- What to produce: Pull out each line in the rows below that contains the string "kern". Case matters, so copy only lines where it appears with the same capitalization.
begin Available data
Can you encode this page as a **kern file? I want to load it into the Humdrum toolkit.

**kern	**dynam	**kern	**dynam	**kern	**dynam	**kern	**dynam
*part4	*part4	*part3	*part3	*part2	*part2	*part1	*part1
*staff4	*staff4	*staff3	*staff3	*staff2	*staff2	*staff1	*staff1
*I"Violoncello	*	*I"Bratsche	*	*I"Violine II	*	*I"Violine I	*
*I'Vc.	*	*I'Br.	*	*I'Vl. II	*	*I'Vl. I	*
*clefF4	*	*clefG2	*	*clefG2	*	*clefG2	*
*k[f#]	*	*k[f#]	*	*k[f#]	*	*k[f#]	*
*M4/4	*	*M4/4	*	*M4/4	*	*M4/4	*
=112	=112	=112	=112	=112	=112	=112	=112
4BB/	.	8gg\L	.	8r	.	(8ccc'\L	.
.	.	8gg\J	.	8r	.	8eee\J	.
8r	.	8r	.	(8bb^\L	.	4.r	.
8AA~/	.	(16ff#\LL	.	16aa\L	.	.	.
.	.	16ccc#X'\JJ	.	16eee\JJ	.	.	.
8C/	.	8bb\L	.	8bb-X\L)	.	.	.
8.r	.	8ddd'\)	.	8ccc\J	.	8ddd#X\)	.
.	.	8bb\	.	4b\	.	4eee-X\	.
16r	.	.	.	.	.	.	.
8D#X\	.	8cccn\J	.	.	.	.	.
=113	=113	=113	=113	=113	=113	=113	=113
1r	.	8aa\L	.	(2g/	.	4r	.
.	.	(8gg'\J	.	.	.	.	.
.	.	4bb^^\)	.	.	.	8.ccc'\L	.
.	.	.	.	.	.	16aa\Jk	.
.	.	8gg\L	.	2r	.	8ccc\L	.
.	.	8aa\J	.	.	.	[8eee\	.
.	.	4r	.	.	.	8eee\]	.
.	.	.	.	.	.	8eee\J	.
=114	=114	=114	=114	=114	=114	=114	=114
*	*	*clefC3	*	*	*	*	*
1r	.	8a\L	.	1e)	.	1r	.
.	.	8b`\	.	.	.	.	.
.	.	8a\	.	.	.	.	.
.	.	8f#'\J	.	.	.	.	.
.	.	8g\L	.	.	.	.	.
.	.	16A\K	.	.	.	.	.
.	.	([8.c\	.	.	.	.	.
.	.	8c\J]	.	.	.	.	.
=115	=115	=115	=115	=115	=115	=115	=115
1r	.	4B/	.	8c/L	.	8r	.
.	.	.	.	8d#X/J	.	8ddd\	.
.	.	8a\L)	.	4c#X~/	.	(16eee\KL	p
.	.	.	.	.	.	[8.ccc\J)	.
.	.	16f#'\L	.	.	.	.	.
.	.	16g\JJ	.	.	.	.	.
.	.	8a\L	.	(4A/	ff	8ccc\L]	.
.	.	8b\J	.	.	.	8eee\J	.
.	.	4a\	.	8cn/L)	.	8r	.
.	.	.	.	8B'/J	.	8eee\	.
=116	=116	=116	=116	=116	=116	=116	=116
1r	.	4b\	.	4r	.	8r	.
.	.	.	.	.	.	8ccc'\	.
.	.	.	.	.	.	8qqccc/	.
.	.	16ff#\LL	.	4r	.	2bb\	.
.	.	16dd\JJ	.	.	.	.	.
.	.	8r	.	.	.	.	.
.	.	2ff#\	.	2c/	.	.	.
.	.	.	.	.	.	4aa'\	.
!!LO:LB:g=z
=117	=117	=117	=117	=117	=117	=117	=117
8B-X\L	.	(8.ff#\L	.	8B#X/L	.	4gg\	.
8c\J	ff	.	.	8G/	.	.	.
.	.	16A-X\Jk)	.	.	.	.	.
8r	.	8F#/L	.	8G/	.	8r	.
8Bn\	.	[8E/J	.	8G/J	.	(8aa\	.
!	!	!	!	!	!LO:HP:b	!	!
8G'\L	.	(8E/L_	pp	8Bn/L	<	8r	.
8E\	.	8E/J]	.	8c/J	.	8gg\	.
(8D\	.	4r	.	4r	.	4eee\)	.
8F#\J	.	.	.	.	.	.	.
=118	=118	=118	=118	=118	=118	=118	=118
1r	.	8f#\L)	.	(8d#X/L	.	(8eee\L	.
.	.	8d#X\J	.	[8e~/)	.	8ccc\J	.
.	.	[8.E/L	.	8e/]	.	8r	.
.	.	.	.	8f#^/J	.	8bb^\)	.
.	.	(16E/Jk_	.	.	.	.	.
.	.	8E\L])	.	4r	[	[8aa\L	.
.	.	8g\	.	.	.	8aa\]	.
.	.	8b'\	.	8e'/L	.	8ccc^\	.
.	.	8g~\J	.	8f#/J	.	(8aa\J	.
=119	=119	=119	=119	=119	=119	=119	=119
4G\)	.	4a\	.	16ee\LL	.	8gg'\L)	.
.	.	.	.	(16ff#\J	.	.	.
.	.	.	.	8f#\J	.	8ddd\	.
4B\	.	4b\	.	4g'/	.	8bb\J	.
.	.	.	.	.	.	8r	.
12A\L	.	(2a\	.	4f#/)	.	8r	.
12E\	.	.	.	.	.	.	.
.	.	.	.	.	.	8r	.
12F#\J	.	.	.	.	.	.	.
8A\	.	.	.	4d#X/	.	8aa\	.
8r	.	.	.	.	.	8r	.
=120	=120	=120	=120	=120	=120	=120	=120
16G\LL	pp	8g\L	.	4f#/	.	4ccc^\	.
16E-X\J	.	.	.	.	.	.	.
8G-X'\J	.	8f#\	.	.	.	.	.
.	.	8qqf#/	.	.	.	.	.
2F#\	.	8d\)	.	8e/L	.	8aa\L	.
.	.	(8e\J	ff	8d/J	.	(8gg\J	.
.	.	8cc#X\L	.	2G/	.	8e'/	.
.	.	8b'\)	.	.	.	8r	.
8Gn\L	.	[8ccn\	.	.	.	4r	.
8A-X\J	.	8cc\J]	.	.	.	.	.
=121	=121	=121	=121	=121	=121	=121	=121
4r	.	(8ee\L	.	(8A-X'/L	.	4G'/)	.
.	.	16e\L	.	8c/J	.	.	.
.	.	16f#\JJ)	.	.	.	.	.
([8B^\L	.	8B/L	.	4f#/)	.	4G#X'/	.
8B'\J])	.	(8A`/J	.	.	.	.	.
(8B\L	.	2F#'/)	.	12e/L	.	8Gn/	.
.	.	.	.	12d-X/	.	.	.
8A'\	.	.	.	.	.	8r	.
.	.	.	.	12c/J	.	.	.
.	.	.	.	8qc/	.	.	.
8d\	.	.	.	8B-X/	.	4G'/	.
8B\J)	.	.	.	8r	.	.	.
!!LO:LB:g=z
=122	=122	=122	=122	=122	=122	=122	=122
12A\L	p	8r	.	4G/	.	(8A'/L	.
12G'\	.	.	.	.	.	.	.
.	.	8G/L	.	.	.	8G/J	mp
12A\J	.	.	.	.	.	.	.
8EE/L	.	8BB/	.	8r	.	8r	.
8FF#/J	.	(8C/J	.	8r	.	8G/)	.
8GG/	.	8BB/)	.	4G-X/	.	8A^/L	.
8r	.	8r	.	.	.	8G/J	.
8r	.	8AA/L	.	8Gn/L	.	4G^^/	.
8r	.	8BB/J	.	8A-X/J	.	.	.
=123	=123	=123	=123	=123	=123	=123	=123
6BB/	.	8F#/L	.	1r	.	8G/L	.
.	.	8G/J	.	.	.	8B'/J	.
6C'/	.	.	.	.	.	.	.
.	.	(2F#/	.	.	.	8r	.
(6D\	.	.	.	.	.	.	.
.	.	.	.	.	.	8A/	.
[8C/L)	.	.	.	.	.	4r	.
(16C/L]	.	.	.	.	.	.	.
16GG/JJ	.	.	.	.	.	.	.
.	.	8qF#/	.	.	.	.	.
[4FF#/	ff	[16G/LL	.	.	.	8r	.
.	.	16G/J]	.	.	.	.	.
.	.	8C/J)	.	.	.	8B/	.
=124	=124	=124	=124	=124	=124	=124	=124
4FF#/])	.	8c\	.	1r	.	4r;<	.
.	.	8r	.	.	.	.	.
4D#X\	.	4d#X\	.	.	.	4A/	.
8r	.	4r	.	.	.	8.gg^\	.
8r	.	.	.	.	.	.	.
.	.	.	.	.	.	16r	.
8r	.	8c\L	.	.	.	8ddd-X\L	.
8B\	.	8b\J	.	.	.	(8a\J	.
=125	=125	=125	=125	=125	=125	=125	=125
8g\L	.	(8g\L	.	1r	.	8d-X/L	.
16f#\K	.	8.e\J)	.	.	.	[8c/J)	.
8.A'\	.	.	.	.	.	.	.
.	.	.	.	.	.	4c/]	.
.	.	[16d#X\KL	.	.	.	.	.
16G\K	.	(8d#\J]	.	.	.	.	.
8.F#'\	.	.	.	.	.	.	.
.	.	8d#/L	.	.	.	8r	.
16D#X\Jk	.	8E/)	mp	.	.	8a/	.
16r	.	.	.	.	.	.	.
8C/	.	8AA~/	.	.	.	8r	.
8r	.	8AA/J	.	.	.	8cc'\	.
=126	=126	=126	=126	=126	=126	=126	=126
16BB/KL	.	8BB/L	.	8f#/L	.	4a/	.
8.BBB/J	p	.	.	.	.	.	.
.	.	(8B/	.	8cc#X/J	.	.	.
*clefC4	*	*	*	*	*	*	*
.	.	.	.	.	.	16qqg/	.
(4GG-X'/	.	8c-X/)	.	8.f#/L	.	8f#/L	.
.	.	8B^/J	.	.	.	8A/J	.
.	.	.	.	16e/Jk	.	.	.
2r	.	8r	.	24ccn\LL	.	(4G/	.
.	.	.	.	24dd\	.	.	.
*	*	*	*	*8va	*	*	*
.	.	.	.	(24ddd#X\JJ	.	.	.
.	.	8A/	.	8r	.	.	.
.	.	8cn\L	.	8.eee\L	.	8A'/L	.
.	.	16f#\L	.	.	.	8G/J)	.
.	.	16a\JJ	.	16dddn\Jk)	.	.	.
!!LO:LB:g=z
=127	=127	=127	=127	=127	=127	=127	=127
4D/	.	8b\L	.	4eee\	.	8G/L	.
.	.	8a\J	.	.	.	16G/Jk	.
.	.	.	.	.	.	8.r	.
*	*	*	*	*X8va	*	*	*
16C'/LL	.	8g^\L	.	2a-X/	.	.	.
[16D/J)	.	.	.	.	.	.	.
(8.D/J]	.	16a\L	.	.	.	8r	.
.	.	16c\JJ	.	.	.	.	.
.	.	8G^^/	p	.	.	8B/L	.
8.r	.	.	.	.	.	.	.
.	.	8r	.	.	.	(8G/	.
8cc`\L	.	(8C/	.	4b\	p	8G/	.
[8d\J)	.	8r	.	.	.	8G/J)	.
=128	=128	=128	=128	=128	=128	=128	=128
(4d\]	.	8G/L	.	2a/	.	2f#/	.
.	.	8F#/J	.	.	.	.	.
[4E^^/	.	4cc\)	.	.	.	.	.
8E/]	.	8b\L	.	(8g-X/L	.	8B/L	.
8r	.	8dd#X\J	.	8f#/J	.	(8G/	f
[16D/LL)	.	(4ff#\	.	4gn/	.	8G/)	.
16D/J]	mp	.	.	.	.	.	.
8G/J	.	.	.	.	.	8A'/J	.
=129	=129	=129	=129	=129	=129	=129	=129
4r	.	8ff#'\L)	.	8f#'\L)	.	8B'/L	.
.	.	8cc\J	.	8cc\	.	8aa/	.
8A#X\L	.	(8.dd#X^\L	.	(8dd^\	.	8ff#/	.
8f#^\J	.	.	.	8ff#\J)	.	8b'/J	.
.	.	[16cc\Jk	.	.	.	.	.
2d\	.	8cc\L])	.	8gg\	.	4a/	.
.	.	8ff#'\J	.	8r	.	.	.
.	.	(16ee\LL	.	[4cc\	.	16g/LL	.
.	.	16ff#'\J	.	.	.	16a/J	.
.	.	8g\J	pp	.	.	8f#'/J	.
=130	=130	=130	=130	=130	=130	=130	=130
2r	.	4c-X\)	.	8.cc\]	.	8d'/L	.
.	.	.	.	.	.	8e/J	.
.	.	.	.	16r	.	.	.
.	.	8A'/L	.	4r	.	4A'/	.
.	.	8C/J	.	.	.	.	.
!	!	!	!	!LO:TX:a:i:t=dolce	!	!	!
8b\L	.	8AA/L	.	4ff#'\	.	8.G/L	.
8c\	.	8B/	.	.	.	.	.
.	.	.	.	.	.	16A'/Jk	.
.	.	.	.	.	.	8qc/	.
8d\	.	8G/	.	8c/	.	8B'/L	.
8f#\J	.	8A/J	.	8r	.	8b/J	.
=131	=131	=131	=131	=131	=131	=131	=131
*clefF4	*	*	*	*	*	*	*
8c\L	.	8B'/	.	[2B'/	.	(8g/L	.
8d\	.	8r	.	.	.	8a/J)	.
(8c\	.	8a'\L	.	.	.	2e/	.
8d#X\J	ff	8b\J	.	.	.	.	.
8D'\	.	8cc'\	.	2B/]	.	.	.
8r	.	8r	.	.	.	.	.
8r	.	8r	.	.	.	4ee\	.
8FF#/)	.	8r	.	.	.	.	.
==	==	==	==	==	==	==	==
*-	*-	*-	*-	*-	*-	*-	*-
end Available data
- Answer to this exercise:
Can you encode this page as a **kern file? I want to load it into the Humdrum toolkit.
**kern	**dynam	**kern	**dynam	**kern	**dynam	**kern	**dynam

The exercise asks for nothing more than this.